# Task directions
Note each line in the data holding the string "green" and report it.

# Dataset excerpts
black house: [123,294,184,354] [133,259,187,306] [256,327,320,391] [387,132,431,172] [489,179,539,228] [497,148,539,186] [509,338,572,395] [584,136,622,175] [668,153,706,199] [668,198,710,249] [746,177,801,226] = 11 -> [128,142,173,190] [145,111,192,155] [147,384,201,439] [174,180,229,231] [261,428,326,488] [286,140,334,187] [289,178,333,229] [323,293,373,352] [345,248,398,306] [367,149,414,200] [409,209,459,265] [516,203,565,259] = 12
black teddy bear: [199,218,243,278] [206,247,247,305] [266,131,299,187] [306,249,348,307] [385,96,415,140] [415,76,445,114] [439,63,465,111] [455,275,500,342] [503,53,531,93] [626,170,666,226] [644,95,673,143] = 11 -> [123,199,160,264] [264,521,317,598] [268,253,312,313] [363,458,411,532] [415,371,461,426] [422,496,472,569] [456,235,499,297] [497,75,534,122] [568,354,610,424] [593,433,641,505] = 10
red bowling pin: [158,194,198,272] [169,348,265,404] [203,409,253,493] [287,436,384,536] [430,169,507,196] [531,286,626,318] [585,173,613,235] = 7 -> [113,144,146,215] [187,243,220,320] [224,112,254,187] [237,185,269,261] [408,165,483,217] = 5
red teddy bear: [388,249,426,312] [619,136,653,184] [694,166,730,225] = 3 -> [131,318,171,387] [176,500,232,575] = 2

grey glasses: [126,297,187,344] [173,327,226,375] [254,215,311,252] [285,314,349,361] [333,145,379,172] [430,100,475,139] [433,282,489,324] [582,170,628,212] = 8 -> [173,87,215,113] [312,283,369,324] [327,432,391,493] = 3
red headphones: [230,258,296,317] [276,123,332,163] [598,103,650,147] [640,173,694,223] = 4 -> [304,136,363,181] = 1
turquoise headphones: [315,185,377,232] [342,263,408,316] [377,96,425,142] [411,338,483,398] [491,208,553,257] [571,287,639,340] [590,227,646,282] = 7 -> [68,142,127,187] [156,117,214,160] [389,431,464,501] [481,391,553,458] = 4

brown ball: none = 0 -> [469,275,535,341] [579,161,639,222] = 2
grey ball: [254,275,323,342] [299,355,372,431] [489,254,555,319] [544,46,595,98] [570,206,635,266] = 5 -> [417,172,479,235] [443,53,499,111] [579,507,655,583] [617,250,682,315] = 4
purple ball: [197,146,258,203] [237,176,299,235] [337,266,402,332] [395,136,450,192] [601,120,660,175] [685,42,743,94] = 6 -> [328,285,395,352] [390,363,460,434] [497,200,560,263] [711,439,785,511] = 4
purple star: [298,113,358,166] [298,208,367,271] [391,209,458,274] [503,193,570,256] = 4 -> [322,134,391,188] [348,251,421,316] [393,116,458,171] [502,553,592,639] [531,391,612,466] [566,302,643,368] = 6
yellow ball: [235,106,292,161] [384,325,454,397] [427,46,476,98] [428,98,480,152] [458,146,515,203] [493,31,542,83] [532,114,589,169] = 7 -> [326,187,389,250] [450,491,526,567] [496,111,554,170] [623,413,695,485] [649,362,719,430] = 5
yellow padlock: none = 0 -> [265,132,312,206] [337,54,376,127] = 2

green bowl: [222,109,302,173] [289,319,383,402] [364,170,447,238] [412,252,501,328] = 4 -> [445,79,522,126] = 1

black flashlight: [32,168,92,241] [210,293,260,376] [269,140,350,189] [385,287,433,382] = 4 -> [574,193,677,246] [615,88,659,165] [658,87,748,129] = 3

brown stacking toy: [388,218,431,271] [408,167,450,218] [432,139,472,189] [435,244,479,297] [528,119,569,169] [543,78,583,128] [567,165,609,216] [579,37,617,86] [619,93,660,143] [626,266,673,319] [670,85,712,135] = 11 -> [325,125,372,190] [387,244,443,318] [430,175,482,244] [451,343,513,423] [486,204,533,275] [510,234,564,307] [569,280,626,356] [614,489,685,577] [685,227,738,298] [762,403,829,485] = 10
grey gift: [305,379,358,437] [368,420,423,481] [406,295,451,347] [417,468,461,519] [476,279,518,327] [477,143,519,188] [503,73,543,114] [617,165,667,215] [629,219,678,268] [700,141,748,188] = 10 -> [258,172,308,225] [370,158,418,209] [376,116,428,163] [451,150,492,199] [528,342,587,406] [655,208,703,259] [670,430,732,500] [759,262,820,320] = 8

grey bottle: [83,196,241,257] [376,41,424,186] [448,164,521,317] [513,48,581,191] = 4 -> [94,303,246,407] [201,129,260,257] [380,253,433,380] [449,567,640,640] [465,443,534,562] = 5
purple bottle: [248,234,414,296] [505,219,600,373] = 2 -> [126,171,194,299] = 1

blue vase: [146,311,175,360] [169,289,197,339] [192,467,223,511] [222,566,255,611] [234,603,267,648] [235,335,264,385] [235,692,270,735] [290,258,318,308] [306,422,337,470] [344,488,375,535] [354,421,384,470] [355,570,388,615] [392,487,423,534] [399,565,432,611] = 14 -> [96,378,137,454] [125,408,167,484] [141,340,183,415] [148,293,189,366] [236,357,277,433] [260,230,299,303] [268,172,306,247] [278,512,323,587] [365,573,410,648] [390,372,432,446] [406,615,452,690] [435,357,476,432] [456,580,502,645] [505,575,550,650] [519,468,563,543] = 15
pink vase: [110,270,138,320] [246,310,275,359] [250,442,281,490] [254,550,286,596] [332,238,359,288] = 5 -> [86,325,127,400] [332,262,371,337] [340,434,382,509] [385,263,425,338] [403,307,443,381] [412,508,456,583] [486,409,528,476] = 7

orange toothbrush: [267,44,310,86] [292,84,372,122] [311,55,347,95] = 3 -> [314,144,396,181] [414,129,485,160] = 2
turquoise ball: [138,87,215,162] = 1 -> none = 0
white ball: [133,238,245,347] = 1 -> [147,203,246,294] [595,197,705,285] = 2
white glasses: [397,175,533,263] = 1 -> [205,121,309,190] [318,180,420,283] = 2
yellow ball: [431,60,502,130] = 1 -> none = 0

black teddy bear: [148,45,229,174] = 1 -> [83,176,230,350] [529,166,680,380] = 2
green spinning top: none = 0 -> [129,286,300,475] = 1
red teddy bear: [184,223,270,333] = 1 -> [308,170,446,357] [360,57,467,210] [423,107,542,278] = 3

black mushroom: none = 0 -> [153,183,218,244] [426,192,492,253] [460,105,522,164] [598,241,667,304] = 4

# Finished exercise
green bowl: [222,109,302,173] [289,319,383,402] [364,170,447,238] [412,252,501,328] = 4 -> [445,79,522,126] = 1
green spinning top: none = 0 -> [129,286,300,475] = 1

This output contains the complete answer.